> _WORK REQUIRED_: Only the lines from the one containing "R1: 43k (KEY, VA) -> 43k (GND, KEY)" to the end of the listing below are wanted, repeated exactly.
===== INFORMATION
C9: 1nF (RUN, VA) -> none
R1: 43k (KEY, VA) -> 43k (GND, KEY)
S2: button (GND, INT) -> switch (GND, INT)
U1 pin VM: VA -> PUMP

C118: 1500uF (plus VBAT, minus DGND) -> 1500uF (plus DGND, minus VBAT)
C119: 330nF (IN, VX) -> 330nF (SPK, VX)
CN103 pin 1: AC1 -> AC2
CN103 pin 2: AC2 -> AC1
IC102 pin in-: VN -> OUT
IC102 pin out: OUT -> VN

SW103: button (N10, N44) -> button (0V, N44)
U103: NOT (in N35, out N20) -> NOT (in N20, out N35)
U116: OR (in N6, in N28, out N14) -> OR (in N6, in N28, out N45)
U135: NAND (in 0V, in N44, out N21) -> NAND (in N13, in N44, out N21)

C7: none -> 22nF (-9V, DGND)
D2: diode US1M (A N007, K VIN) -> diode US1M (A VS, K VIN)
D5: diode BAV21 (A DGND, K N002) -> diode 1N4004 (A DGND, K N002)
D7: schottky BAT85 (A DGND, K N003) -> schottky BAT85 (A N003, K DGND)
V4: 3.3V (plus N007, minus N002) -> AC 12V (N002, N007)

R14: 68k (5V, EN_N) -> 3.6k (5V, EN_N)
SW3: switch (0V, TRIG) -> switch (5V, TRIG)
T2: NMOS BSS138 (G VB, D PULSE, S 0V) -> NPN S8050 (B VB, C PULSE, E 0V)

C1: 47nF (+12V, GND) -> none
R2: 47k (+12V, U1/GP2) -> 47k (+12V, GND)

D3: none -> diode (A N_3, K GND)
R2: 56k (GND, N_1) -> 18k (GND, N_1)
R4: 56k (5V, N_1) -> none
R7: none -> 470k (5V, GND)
==========
> _SOLUTION FOR THIS TASK_:
R1: 43k (KEY, VA) -> 43k (GND, KEY)
S2: button (GND, INT) -> switch (GND, INT)
U1 pin VM: VA -> PUMP

C118: 1500uF (plus VBAT, minus DGND) -> 1500uF (plus DGND, minus VBAT)
C119: 330nF (IN, VX) -> 330nF (SPK, VX)
CN103 pin 1: AC1 -> AC2
CN103 pin 2: AC2 -> AC1
IC102 pin in-: VN -> OUT
IC102 pin out: OUT -> VN

SW103: button (N10, N44) -> button (0V, N44)
U103: NOT (in N35, out N20) -> NOT (in N20, out N35)
U116: OR (in N6, in N28, out N14) -> OR (in N6, in N28, out N45)
U135: NAND (in 0V, in N44, out N21) -> NAND (in N13, in N44, out N21)

C7: none -> 22nF (-9V, DGND)
D2: diode US1M (A N007, K VIN) -> diode US1M (A VS, K VIN)
D5: diode BAV21 (A DGND, K N002) -> diode 1N4004 (A DGND, K N002)
D7: schottky BAT85 (A DGND, K N003) -> schottky BAT85 (A N003, K DGND)
V4: 3.3V (plus N007, minus N002) -> AC 12V (N002, N007)

R14: 68k (5V, EN_N) -> 3.6k (5V, EN_N)
SW3: switch (0V, TRIG) -> switch (5V, TRIG)
T2: NMOS BSS138 (G VB, D PULSE, S 0V) -> NPN S8050 (B VB, C PULSE, E 0V)

C1: 47nF (+12V, GND) -> none
R2: 47k (+12V, U1/GP2) -> 47k (+12V, GND)

D3: none -> diode (A N_3, K GND)
R2: 56k (GND, N_1) -> 18k (GND, N_1)
R4: 56k (5V, N_1) -> none
R7: none -> 470k (5V, GND)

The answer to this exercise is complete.